▶ _What the task asks_
Print out the data exactly, keeping every image out of it.

Top of Records supplied

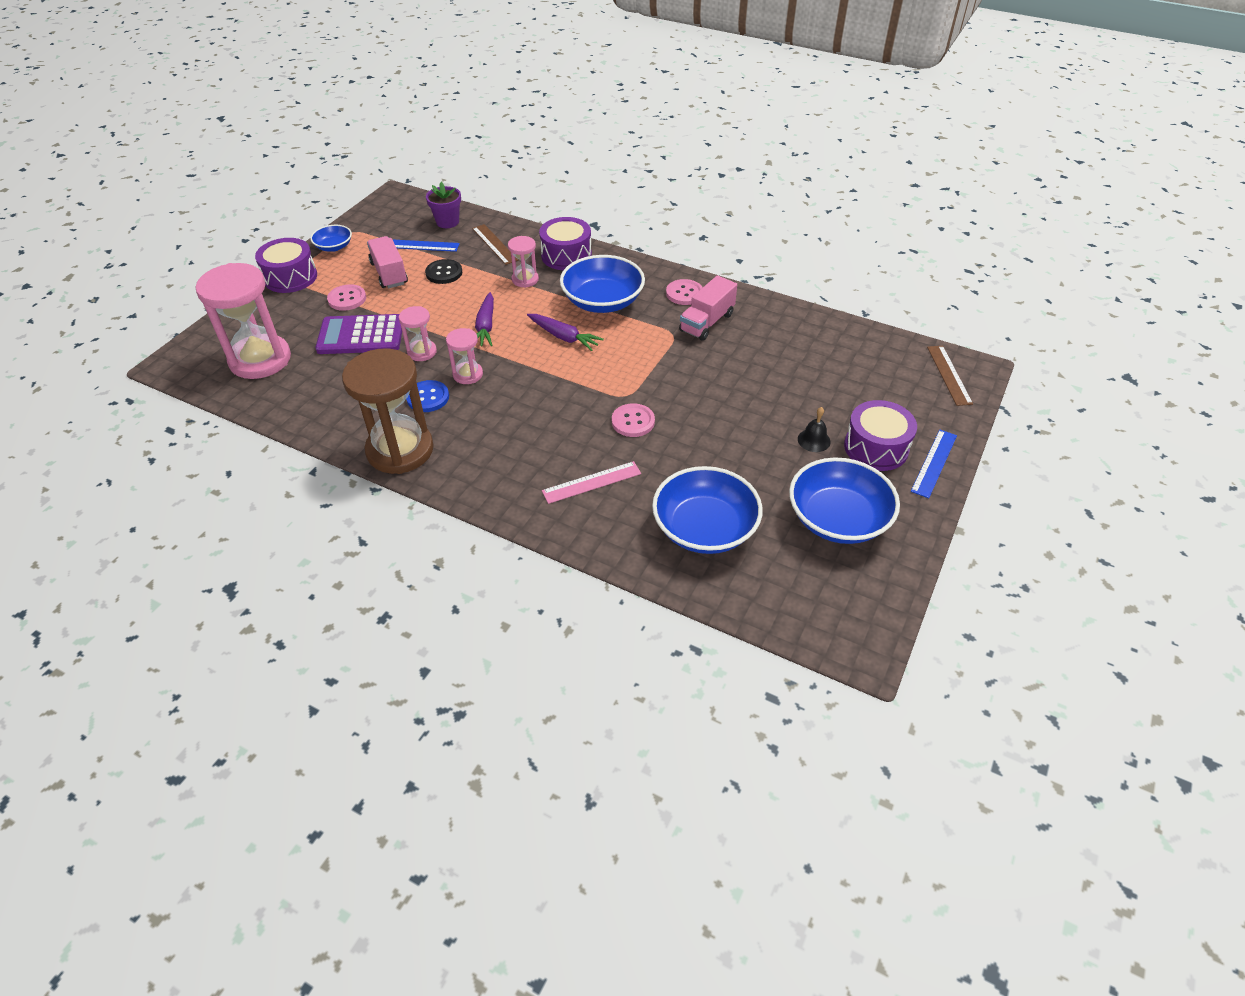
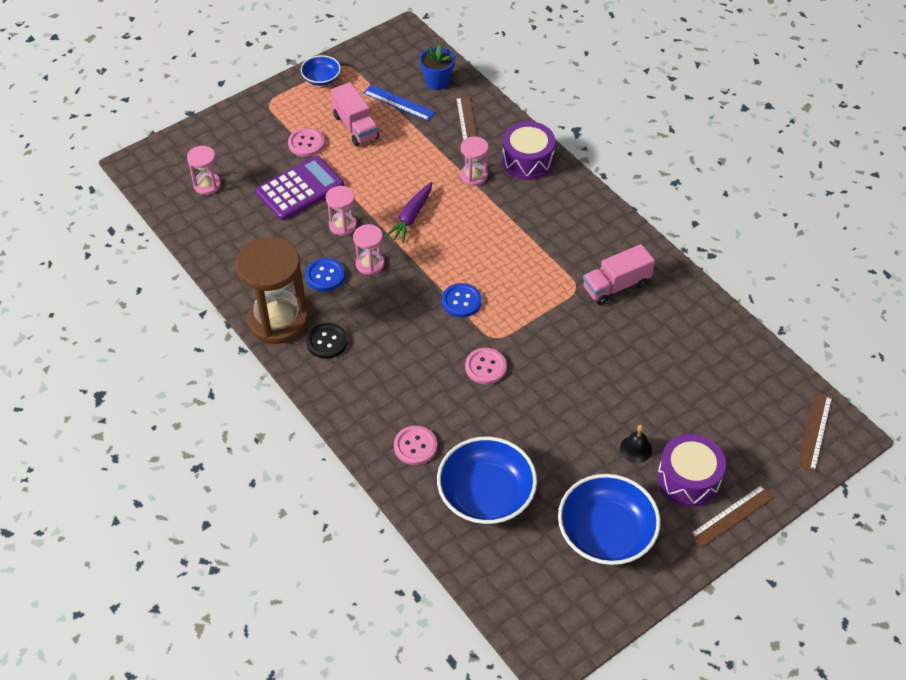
camera: 25 degrees right, 5 degrees up
(260, 360) = (207, 185): pink hourglass -> pink hourglass, size x0.49
(290, 277) = (269, 102): purple drum -> none
(361, 335) = (300, 189): purple calculator -> purple calculator turned 120 degrees clockwise
(389, 273) = (355, 127): pink truck -> pink truck turned 150 degrees clockwise
(444, 273) = (404, 143): black button -> black button (327, 342)
(447, 222) = (437, 82): purple flower pot -> blue flower pot
(564, 337) = (474, 254): purple carrot -> none
(575, 377) = (461, 301): none -> blue button
(591, 482) = (417, 413): pink ruler -> none
(602, 301) = (532, 226): blue bowl -> none
(684, 293) = (614, 245): pink button -> pink button (415, 446)
(934, 463) = (732, 515): blue ruler -> brown ruler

Bottom of Records supplied

▶ _Answer to the problem_
camera: 25 degrees right, 5 degrees up
(260, 360) = (207, 185): pink hourglass -> pink hourglass, size x0.49
(290, 277) = (269, 102): purple drum -> none
(361, 335) = (300, 189): purple calculator -> purple calculator turned 120 degrees clockwise
(389, 273) = (355, 127): pink truck -> pink truck turned 150 degrees clockwise
(444, 273) = (404, 143): black button -> black button (327, 342)
(447, 222) = (437, 82): purple flower pot -> blue flower pot
(564, 337) = (474, 254): purple carrot -> none
(575, 377) = (461, 301): none -> blue button
(591, 482) = (417, 413): pink ruler -> none
(602, 301) = (532, 226): blue bowl -> none
(684, 293) = (614, 245): pink button -> pink button (415, 446)
(934, 463) = (732, 515): blue ruler -> brown ruler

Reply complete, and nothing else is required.